(EXERCISE GOAL): Could you transcribe each record below exactly as written, setting the pictures aside?

(RAW DATA):
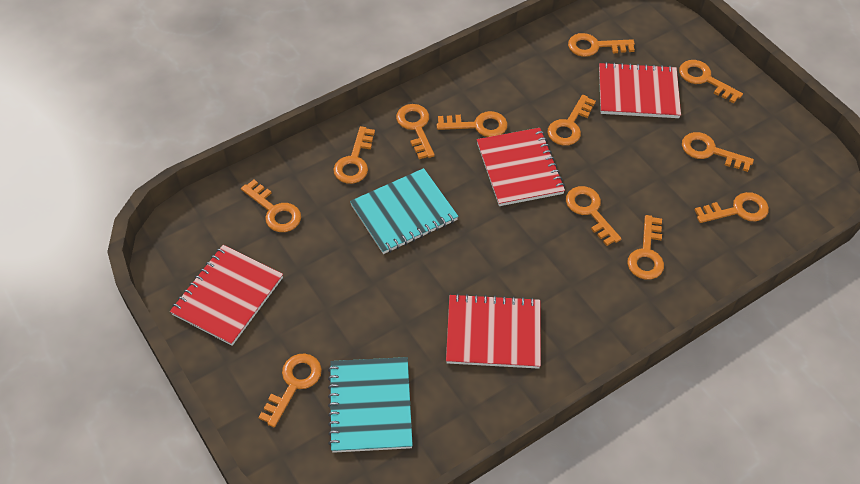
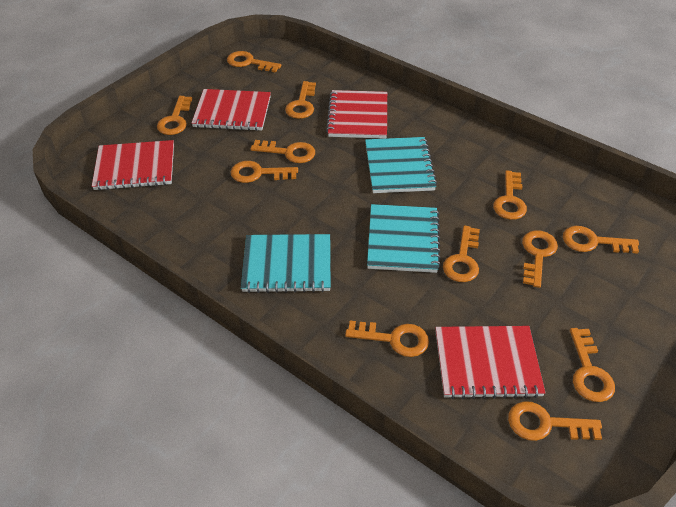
turquoise notebook: 2 -> 3

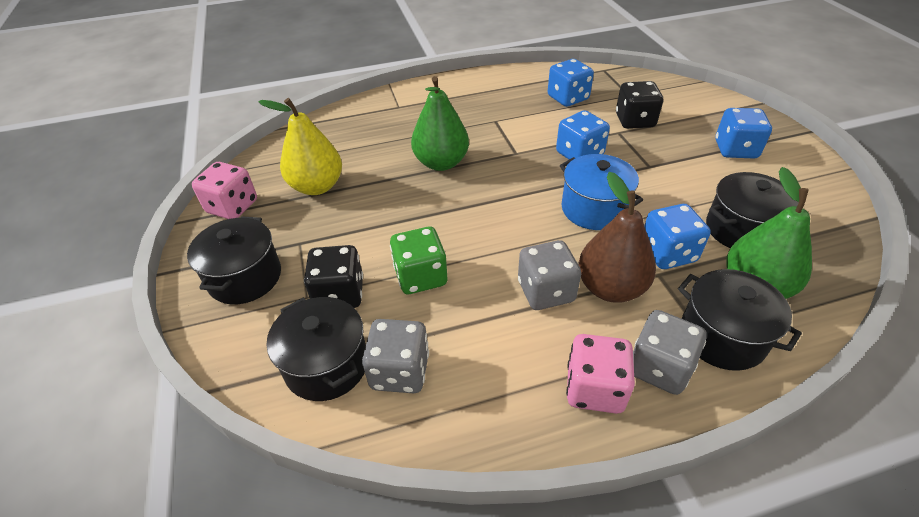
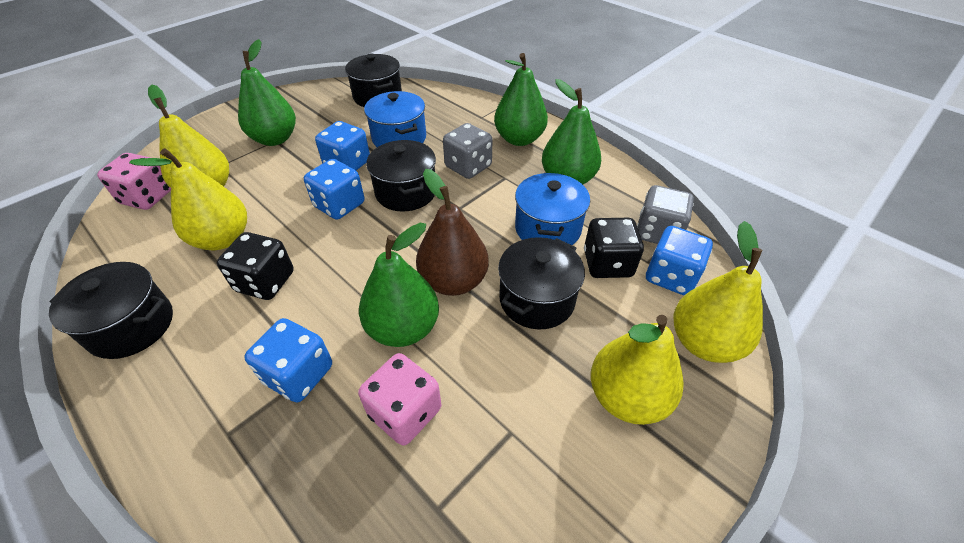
blue pot: 1 -> 2
green dice: 1 -> 0
green pear: 2 -> 4
grey dice: 3 -> 2
yellow pear: 1 -> 4

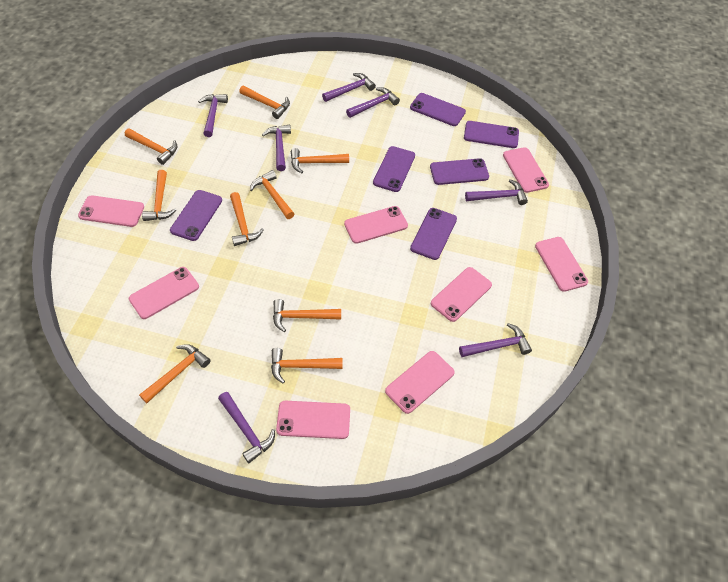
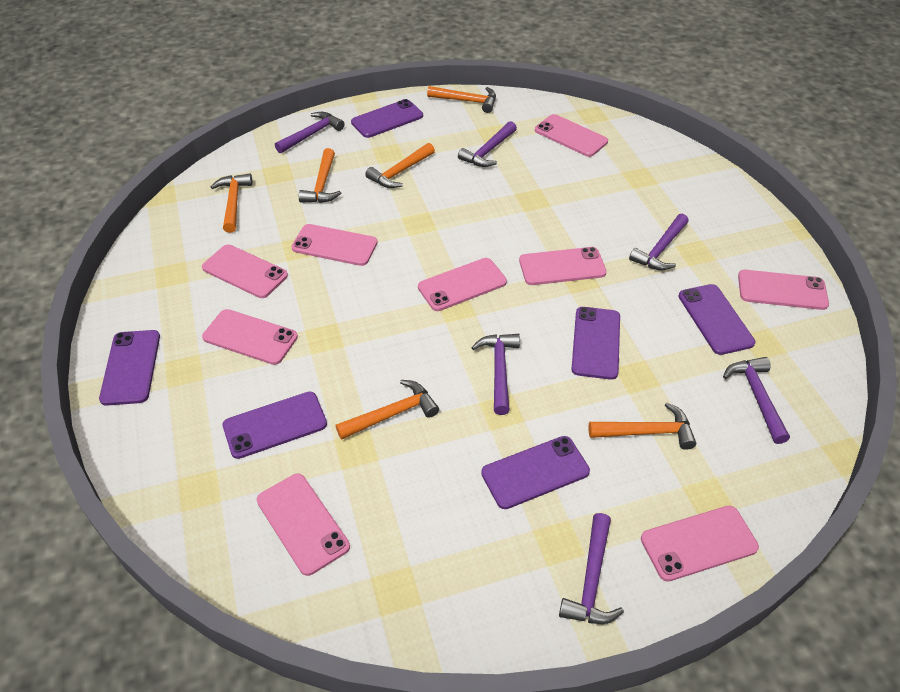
orange hammer: 9 -> 6
pink phone: 8 -> 9
purple hammer: 7 -> 6

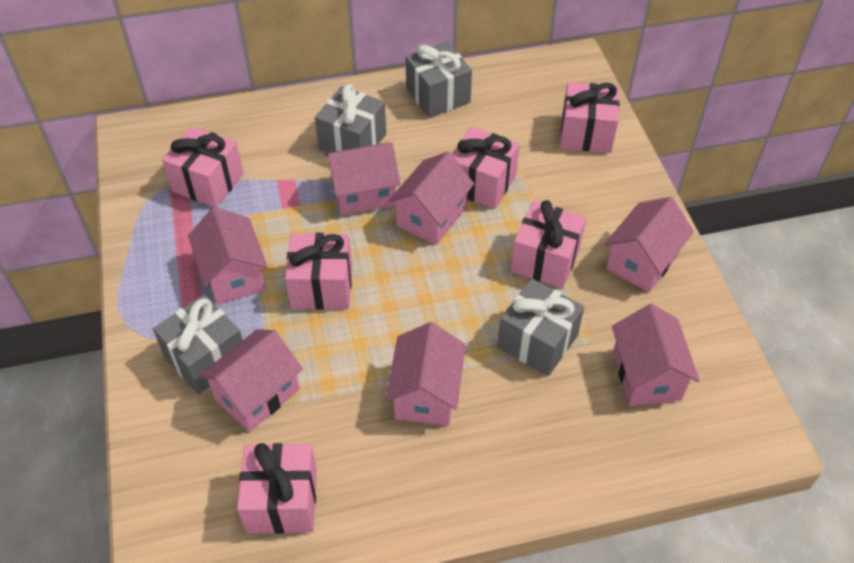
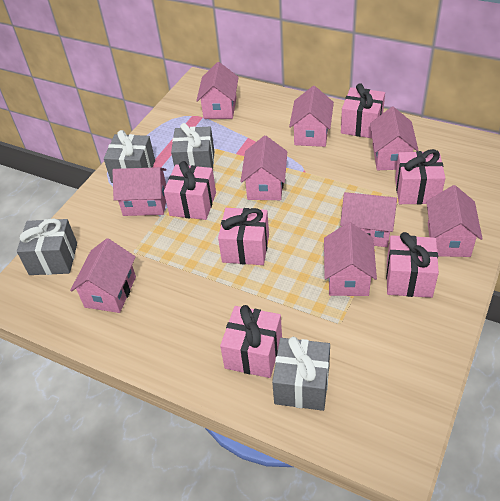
pink house: 7 -> 9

(TASK RESULT):
turquoise notebook: 2 -> 3

blue pot: 1 -> 2
green dice: 1 -> 0
green pear: 2 -> 4
grey dice: 3 -> 2
yellow pear: 1 -> 4

orange hammer: 9 -> 6
pink phone: 8 -> 9
purple hammer: 7 -> 6

pink house: 7 -> 9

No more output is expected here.